### WHAT IS REQUIRED
Beginning at the line that mentions "IR pin GND: none -> GND", retype the rest of the records below exactly. Pictures are not part of the copy.

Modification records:
************

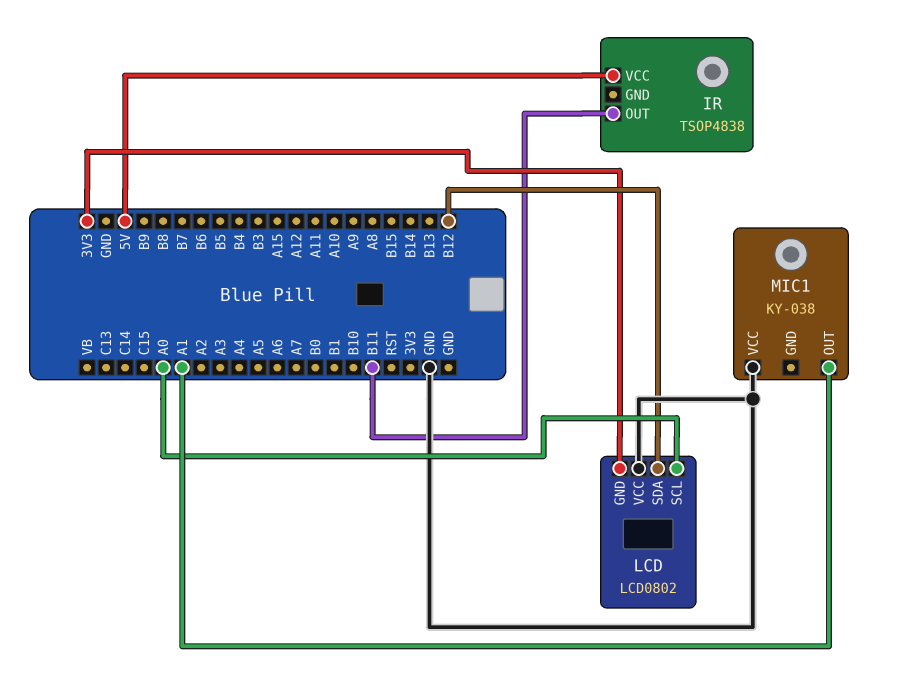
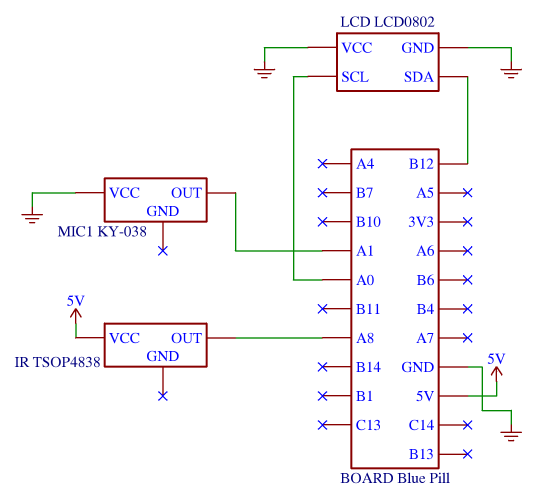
IR pin OUT: B11 -> A8
LCD pin GND: 3V3 -> GND

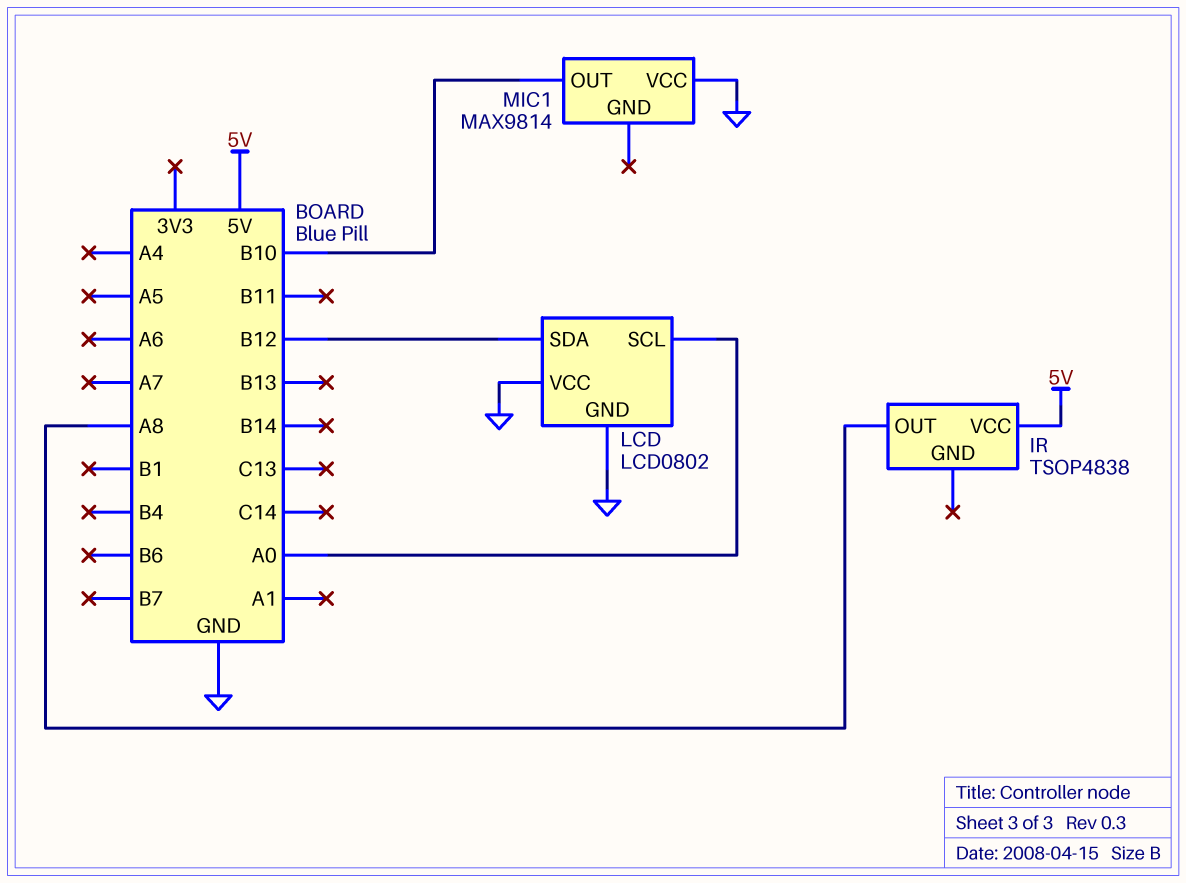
MIC1: KY-038 -> MAX9814
MIC1 pin OUT: A1 -> B10

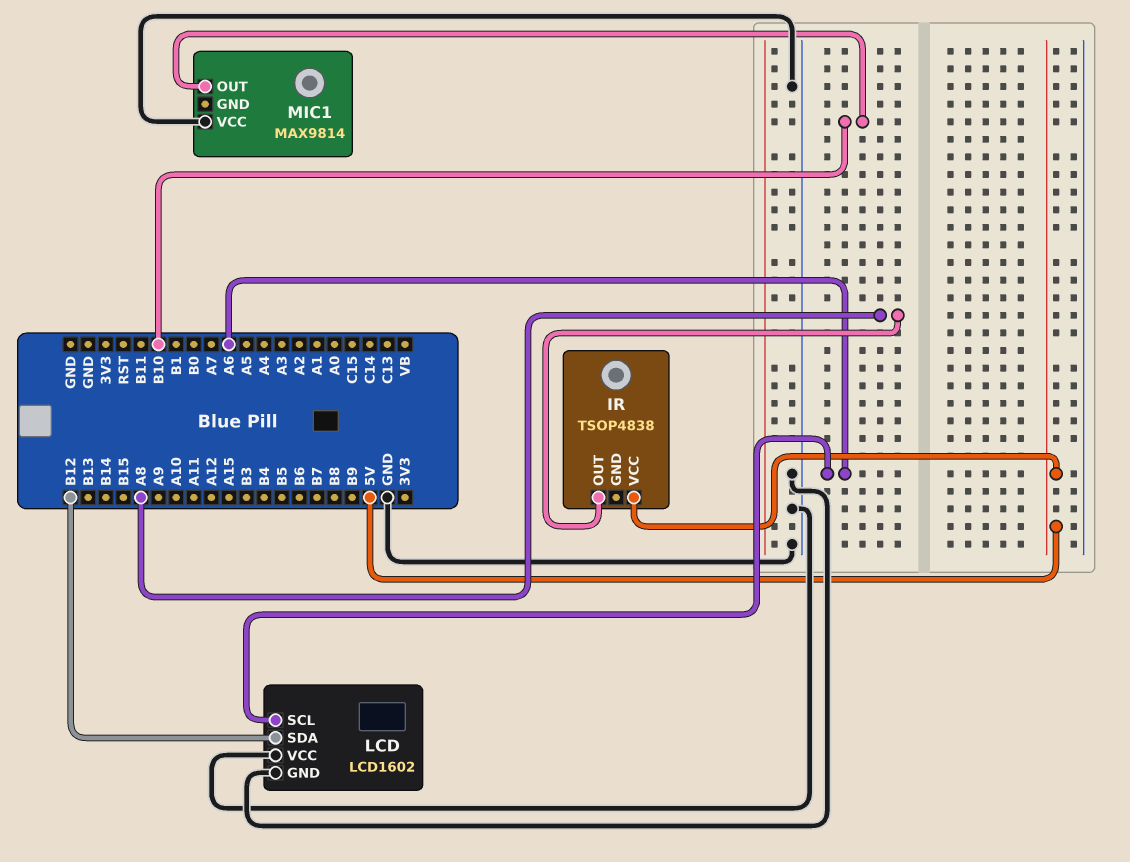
LCD: LCD0802 -> LCD1602
LCD pin SCL: A0 -> A6

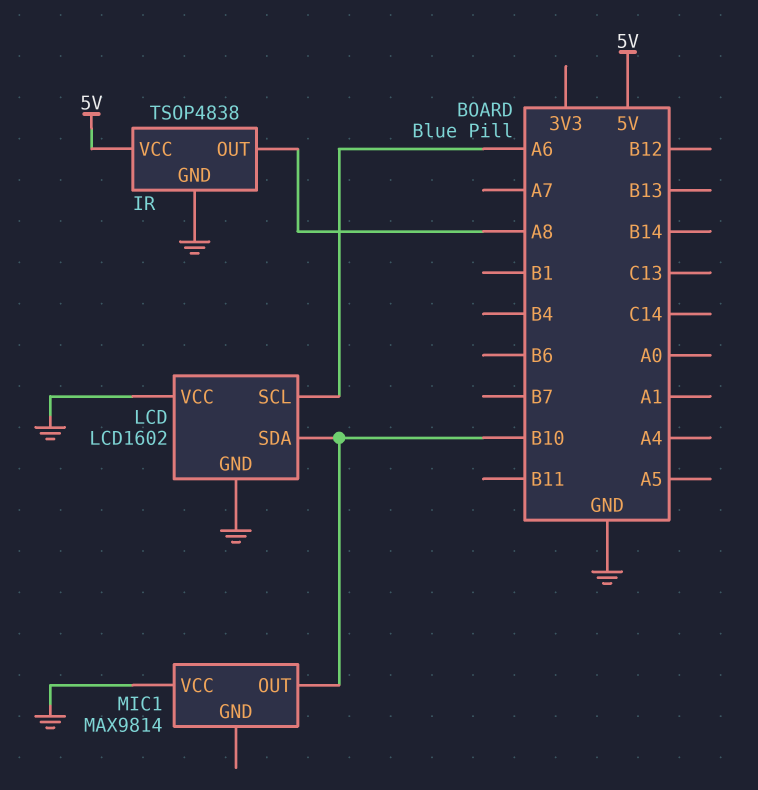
IR pin GND: none -> GND
LCD pin SDA: B12 -> B10

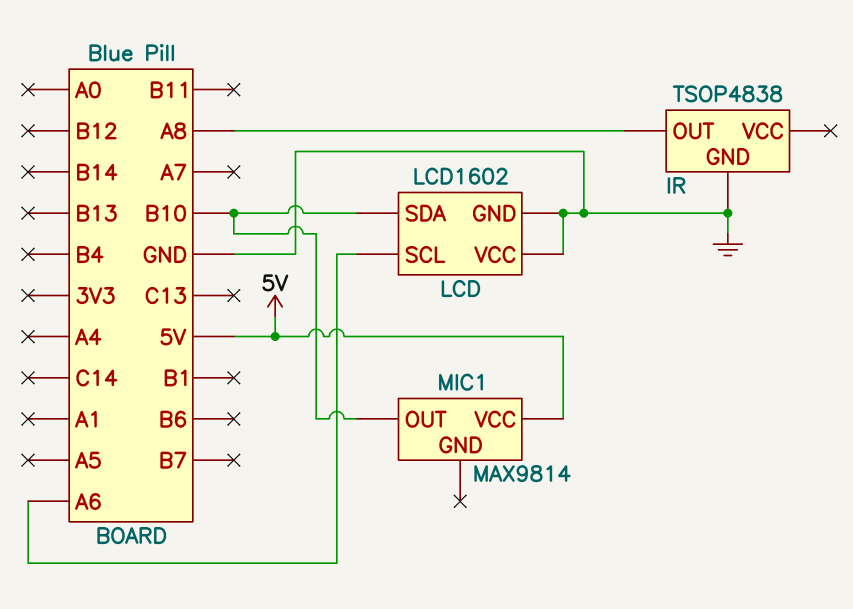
IR pin VCC: 5V -> none
MIC1 pin VCC: GND -> 5V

************

### EXPECTED ANSWER
IR pin GND: none -> GND
LCD pin SDA: B12 -> B10

IR pin VCC: 5V -> none
MIC1 pin VCC: GND -> 5V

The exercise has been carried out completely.